> [Task details]: Carry none of the pictures over; write out the complete data exactly.

Image change detection data:
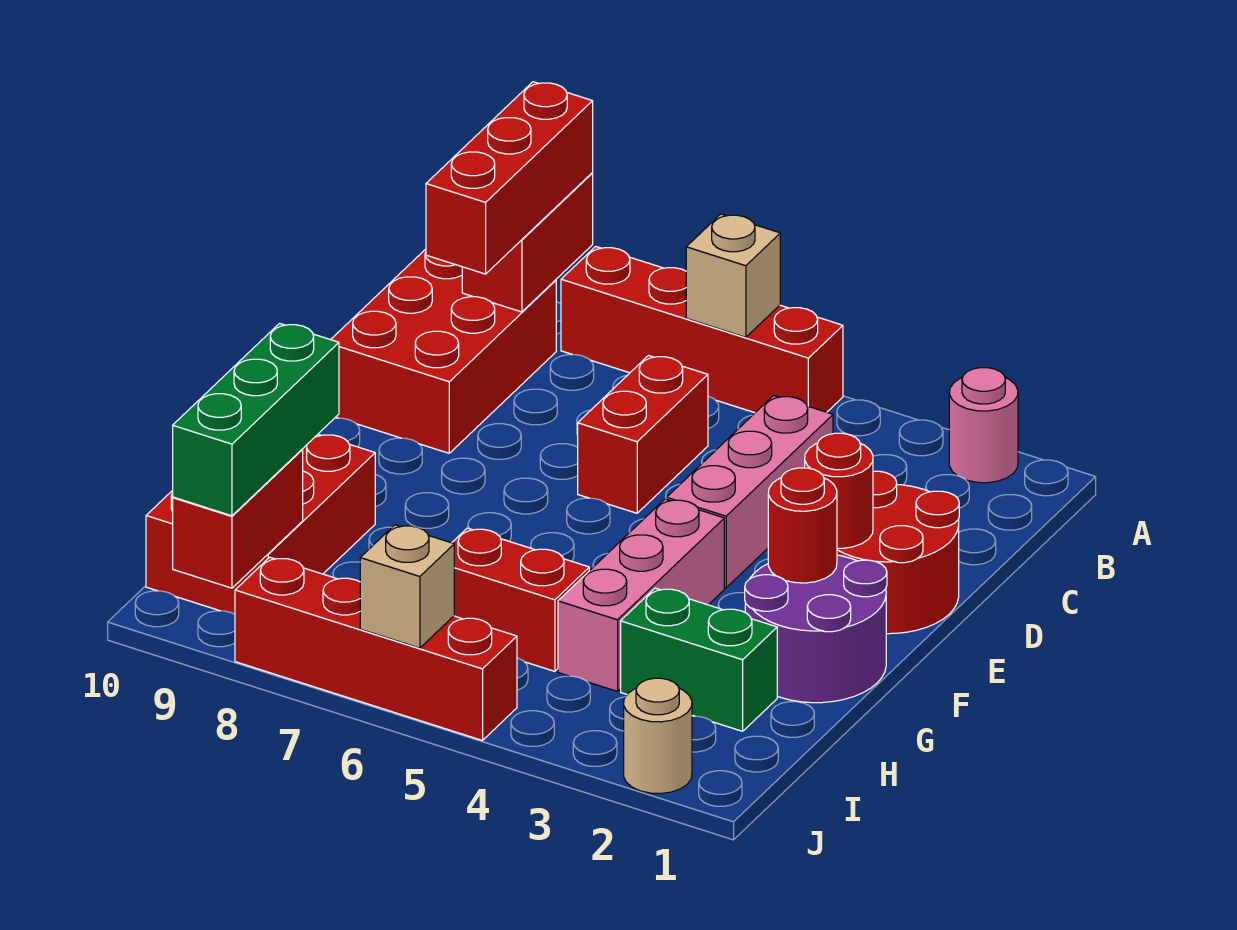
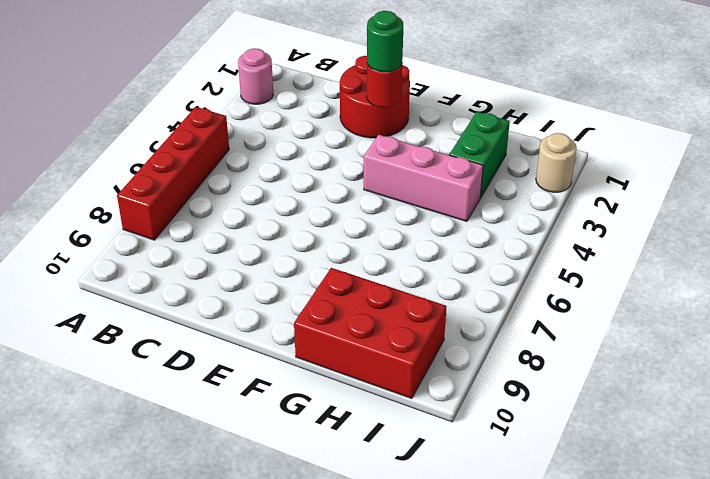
green round brick E2 level 3 -> none
none -> red brick B9:D10 level 1
none -> pink brick C4:E4 level 1
none -> red brick C6:D6 level 1

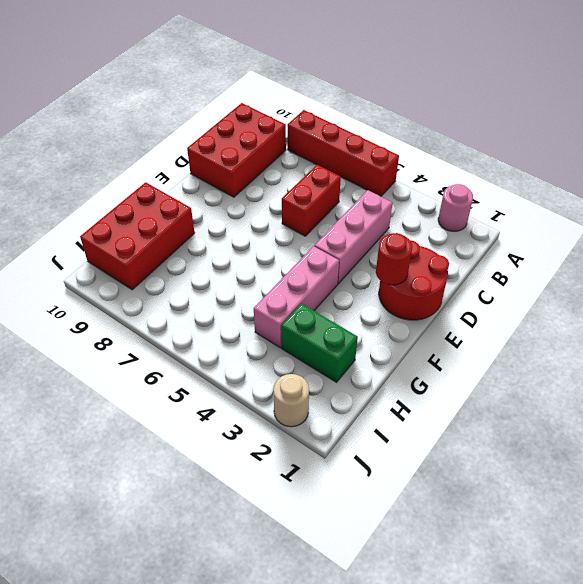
none -> purple round brick F1:G2 level 1
none -> red brick H5:H6 level 1
none -> red brick J5:J8 level 1

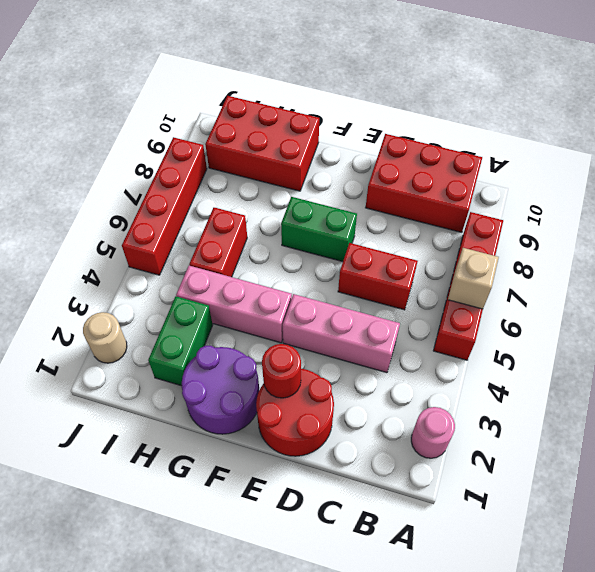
green brick E7:F7 level 1 -> none
none -> red brick A9:B9 level 2
none -> red round brick F2 level 2
none -> red brick I9:J9 level 2

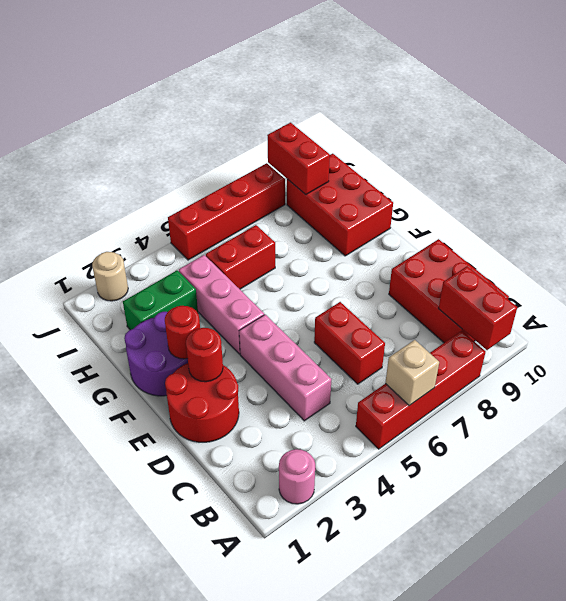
none -> tan brick J6 level 2
none -> red brick A9:C9 level 3
none -> green brick H9:J9 level 3

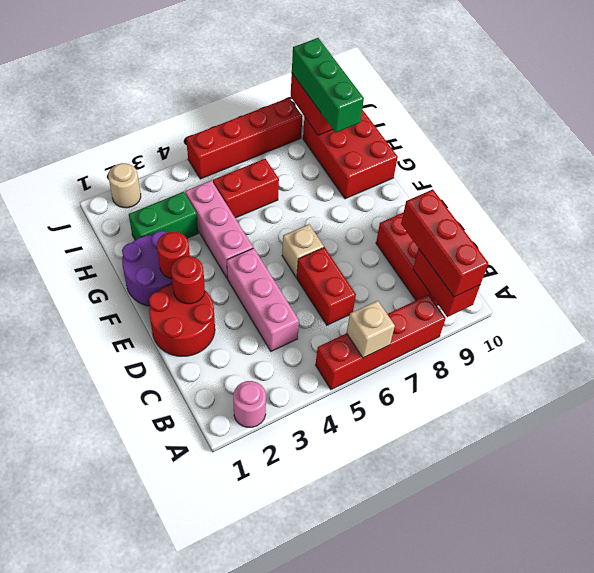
tan brick E6 level 1 -> tan brick J6 level 2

> [The answer]:
green round brick E2 level 3 -> none
none -> red brick B9:D10 level 1
none -> pink brick C4:E4 level 1
none -> red brick C6:D6 level 1

none -> purple round brick F1:G2 level 1
none -> red brick H5:H6 level 1
none -> red brick J5:J8 level 1

green brick E7:F7 level 1 -> none
none -> red brick A9:B9 level 2
none -> red round brick F2 level 2
none -> red brick I9:J9 level 2

none -> tan brick J6 level 2
none -> red brick A9:C9 level 3
none -> green brick H9:J9 level 3

tan brick E6 level 1 -> tan brick J6 level 2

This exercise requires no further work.